-- PROMPT --
In the data below, one line contains "SW1: button (AGND, RESET)" and a later one contains "C8: 39pF (GND, XO) -> 39pF (GND, XI)". Print both, with every line between them, exactly and alone.

Revision comparison data:
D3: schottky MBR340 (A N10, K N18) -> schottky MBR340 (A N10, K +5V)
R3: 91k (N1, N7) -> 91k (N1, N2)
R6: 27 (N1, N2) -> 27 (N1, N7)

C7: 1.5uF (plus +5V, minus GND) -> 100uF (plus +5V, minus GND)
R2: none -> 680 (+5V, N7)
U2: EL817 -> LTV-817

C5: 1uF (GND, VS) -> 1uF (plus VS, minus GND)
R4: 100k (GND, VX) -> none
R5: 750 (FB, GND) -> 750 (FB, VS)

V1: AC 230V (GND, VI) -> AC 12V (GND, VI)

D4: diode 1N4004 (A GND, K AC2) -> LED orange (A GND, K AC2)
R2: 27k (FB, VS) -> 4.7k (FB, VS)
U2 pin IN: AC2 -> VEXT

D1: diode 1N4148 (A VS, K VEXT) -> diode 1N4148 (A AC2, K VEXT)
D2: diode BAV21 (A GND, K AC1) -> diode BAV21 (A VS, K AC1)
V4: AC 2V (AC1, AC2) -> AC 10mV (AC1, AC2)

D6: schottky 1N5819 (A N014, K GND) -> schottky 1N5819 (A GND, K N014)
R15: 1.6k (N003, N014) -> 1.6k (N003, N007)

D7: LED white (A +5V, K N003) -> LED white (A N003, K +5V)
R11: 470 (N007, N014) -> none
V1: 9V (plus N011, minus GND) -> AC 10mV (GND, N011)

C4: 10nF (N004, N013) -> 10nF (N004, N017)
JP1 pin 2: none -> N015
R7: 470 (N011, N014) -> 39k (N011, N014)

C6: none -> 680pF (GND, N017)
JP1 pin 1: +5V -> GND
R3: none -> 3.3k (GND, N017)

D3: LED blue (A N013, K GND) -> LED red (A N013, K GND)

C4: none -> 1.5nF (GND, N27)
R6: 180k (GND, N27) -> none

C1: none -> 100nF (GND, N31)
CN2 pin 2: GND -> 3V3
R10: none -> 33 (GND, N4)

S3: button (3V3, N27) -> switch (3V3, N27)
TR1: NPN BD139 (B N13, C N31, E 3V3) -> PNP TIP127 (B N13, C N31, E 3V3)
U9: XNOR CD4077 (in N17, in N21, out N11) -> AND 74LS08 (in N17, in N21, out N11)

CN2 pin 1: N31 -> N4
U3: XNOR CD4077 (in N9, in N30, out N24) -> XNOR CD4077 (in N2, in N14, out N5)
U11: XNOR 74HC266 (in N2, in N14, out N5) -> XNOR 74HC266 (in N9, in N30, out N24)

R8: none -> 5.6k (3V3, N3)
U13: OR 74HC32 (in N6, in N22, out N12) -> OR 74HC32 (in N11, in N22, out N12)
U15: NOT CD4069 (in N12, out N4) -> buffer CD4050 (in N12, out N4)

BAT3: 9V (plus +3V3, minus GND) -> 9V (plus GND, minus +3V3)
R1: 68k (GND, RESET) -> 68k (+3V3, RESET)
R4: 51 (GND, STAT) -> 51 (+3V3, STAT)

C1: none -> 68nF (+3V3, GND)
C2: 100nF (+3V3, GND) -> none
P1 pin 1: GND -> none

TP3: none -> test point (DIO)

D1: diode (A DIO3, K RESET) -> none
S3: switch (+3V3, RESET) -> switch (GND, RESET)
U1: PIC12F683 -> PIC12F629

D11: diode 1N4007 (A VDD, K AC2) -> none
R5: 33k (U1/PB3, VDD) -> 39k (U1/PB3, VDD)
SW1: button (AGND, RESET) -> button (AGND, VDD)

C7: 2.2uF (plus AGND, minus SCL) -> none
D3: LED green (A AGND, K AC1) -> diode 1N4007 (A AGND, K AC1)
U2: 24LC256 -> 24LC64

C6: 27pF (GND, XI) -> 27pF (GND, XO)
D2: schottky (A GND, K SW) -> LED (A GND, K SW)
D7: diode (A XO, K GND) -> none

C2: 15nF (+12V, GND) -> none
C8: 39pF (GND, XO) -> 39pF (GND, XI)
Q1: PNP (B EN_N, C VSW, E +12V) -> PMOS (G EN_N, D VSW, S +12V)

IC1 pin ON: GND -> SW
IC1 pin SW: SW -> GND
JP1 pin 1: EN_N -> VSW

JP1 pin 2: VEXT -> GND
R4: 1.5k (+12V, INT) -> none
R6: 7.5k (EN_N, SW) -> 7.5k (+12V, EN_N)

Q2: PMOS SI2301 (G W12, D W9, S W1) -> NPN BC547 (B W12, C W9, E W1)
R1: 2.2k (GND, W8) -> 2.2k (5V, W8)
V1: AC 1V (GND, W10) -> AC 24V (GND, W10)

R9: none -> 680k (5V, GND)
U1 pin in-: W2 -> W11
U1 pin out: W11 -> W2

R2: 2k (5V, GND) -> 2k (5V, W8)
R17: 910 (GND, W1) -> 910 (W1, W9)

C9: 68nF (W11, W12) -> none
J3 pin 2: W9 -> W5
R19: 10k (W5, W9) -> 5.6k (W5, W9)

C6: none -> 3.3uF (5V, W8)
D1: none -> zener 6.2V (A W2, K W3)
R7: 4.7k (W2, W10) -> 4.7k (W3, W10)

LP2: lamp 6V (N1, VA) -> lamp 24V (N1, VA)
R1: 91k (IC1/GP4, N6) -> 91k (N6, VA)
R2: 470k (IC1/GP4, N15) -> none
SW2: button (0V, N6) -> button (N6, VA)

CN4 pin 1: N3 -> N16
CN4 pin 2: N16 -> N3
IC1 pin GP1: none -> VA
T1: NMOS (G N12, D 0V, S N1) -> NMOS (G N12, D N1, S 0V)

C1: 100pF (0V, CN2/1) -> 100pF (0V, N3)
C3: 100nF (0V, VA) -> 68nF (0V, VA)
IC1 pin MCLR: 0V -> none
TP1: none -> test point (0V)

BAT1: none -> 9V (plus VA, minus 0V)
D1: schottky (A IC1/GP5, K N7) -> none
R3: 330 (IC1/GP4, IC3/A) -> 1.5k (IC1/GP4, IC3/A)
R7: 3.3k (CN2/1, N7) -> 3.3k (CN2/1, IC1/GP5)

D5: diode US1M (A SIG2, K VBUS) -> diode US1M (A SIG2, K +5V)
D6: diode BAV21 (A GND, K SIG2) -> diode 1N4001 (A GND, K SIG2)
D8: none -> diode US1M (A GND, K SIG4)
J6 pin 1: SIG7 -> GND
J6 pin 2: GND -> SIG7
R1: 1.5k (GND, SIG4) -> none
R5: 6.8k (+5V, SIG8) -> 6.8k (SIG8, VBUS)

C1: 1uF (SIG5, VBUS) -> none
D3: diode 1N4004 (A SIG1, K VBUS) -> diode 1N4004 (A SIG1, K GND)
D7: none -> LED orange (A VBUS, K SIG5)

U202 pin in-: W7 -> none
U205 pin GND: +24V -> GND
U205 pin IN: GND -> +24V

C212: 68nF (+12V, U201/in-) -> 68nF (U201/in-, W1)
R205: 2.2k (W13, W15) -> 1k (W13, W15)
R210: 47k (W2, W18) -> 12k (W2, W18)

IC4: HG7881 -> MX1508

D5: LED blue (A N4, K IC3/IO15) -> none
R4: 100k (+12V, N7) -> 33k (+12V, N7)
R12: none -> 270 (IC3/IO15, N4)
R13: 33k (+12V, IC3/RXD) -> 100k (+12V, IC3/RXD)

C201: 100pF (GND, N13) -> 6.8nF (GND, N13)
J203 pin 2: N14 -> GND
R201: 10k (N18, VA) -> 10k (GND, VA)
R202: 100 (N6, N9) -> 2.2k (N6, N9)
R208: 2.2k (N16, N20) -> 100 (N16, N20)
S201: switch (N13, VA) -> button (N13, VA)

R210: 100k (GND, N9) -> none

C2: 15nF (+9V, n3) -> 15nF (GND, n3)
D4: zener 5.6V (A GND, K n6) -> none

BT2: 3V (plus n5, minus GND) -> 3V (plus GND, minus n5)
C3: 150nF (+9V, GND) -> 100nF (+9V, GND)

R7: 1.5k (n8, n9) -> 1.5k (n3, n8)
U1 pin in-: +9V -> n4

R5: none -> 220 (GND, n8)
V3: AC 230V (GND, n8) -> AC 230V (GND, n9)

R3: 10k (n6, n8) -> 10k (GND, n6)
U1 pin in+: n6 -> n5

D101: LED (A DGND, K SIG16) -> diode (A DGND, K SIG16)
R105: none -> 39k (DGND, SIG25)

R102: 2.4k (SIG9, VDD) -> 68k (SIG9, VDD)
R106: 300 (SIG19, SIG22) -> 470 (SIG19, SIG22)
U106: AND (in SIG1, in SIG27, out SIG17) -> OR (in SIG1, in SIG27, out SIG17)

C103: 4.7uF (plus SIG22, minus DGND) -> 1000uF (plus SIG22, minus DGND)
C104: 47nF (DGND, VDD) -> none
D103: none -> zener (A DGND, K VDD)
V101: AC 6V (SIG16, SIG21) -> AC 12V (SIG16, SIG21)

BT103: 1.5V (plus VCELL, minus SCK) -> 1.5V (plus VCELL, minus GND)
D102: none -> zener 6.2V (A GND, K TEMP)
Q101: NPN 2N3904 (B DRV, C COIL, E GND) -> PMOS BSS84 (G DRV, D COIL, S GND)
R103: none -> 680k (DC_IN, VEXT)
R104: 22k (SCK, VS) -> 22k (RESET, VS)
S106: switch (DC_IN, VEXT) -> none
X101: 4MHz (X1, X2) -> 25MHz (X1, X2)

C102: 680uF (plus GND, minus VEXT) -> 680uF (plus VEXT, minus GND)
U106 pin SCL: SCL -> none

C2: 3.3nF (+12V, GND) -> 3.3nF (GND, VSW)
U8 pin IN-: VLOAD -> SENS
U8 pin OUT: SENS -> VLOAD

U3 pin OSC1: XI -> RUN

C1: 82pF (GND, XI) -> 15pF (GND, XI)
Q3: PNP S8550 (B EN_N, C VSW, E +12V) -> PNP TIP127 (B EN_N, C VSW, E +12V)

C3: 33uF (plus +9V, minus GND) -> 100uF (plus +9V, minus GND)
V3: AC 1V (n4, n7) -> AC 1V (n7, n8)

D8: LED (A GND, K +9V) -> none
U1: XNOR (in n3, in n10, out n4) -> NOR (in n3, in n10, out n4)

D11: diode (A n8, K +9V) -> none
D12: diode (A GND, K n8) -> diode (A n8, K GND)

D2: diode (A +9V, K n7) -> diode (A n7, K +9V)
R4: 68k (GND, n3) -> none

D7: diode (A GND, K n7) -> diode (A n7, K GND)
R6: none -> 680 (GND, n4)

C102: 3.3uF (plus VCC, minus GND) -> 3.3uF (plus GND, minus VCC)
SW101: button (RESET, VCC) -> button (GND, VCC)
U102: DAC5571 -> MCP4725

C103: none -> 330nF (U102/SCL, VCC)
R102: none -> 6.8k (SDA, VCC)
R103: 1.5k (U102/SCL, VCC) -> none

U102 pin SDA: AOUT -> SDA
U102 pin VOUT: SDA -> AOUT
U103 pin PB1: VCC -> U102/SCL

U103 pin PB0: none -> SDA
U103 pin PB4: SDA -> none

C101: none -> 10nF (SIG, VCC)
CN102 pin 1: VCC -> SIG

-- TASK OUTPUT --
SW1: button (AGND, RESET) -> button (AGND, VDD)

C7: 2.2uF (plus AGND, minus SCL) -> none
D3: LED green (A AGND, K AC1) -> diode 1N4007 (A AGND, K AC1)
U2: 24LC256 -> 24LC64

C6: 27pF (GND, XI) -> 27pF (GND, XO)
D2: schottky (A GND, K SW) -> LED (A GND, K SW)
D7: diode (A XO, K GND) -> none

C2: 15nF (+12V, GND) -> none
C8: 39pF (GND, XO) -> 39pF (GND, XI)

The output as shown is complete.